DATA PROVIDED: Begin

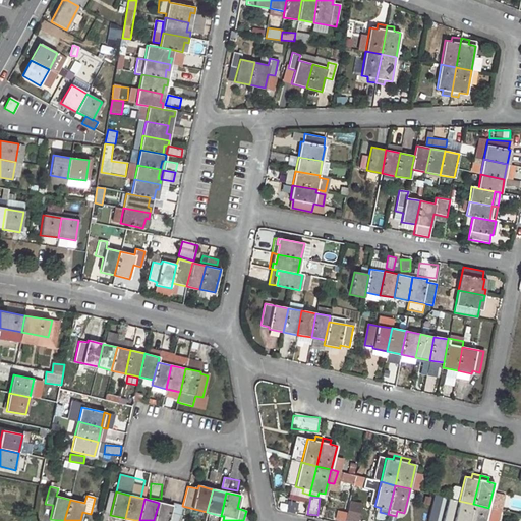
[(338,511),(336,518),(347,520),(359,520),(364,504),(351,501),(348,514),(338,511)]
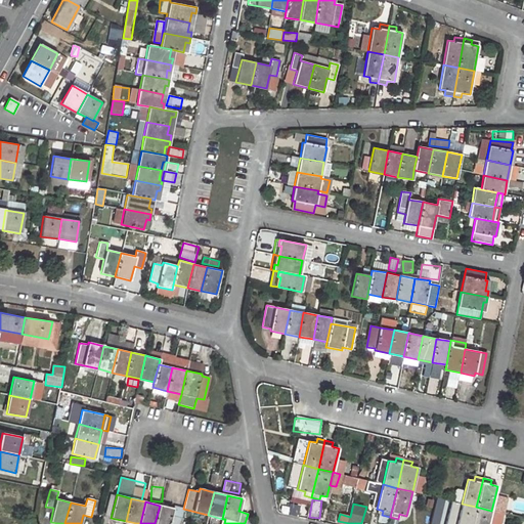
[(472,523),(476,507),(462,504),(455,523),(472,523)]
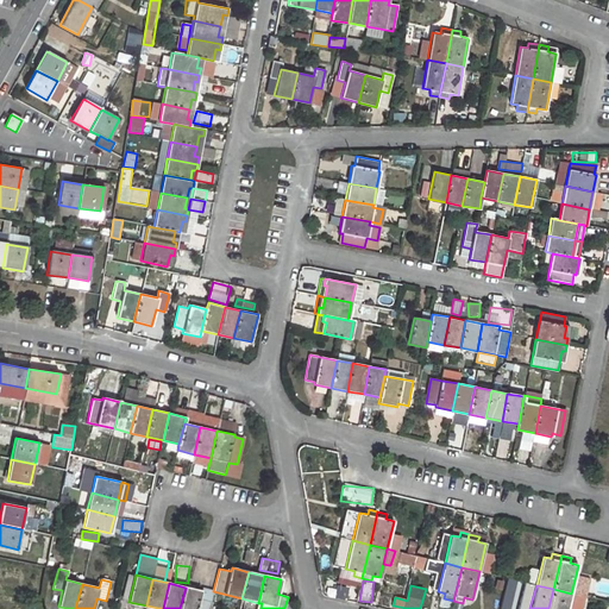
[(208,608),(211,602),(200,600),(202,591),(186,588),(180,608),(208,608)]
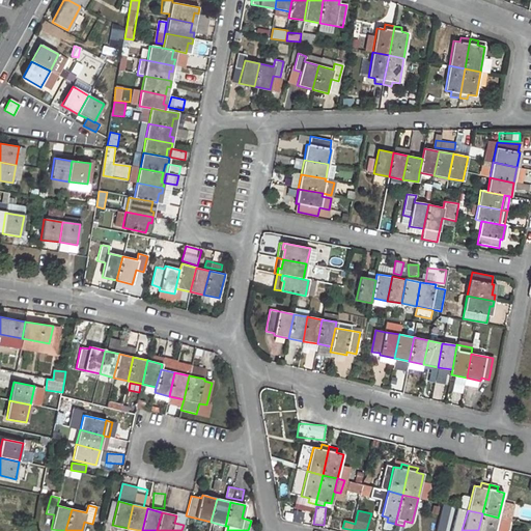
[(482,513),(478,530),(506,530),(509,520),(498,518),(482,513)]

DATA PROVIDED: End
DATA PROVIDED: Begin

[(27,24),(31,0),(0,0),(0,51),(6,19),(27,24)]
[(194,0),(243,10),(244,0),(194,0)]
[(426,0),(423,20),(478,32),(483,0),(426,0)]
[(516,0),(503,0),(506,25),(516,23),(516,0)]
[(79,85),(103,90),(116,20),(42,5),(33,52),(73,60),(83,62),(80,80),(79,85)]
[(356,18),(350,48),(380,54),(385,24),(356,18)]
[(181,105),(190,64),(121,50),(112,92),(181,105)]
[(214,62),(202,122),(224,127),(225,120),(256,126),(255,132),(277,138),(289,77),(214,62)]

DATA PROVIDED: End

● THE PROBLEM: Using the listing above, copy exactly the line that contains "[(426,0),(423,20),(478,32),(483,0),(426,0)]", the line that contains "[(181,105),(190,64),(121,50),(112,92),(181,105)]", and each line that falls between them.

● ANSWER SPACE:
[(426,0),(423,20),(478,32),(483,0),(426,0)]
[(516,0),(503,0),(506,25),(516,23),(516,0)]
[(79,85),(103,90),(116,20),(42,5),(33,52),(73,60),(83,62),(80,80),(79,85)]
[(356,18),(350,48),(380,54),(385,24),(356,18)]
[(181,105),(190,64),(121,50),(112,92),(181,105)]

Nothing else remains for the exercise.